=== Begin Enclosure ===
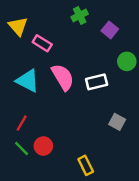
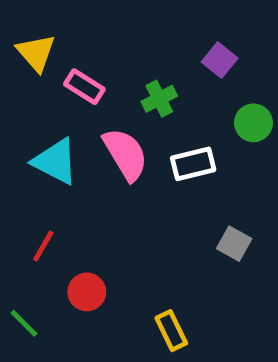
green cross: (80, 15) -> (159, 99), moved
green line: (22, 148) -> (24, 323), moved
=== End Enclosure ===
=== Begin Enclosure ===
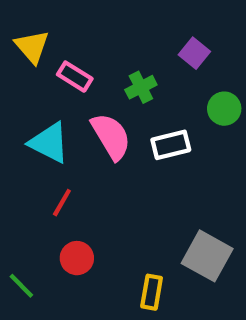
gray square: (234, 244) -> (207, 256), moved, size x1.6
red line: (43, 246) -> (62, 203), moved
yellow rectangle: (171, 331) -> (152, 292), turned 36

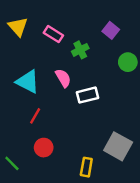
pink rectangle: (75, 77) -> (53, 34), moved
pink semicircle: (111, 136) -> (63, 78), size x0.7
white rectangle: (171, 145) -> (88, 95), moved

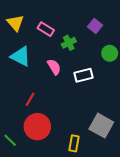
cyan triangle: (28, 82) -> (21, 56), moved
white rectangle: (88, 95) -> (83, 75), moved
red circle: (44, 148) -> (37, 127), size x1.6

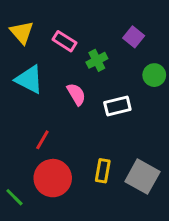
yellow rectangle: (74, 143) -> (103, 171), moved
=== End Enclosure ===
The problem:
What are the lines above, starting at the one with "green cross: (80, 15) -> (159, 99), moved" and ending at the one with "green line: (22, 148) -> (24, 323), moved"? Give them again exactly, and only them.

Answer space:
green cross: (80, 15) -> (159, 99), moved
green line: (22, 148) -> (24, 323), moved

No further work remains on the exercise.